> [Excerpted data]

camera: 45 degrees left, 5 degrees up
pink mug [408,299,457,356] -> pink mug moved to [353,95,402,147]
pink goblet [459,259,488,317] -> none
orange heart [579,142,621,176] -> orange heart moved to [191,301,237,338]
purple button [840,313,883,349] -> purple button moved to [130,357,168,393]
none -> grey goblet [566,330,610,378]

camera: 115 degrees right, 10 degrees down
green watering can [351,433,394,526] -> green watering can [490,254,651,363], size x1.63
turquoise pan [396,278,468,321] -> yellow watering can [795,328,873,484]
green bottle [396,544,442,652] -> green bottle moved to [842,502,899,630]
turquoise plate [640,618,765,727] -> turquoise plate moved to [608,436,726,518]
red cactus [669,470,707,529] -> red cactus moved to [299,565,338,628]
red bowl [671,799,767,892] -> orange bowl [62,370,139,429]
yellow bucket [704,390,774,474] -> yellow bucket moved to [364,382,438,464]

==

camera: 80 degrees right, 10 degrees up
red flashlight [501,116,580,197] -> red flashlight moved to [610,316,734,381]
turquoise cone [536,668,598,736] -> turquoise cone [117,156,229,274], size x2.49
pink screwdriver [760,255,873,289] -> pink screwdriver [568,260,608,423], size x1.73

> [What the exercise asks]
Everything above from the line containing "camera: 45 degrees left, 5 degrees up" through the line containing "turquoise pan [396,278,468,321]" must be copied exactly. Nothing outside that range belongs in the answer.

> [Written solution]
camera: 45 degrees left, 5 degrees up
pink mug [408,299,457,356] -> pink mug moved to [353,95,402,147]
pink goblet [459,259,488,317] -> none
orange heart [579,142,621,176] -> orange heart moved to [191,301,237,338]
purple button [840,313,883,349] -> purple button moved to [130,357,168,393]
none -> grey goblet [566,330,610,378]

camera: 115 degrees right, 10 degrees down
green watering can [351,433,394,526] -> green watering can [490,254,651,363], size x1.63
turquoise pan [396,278,468,321] -> yellow watering can [795,328,873,484]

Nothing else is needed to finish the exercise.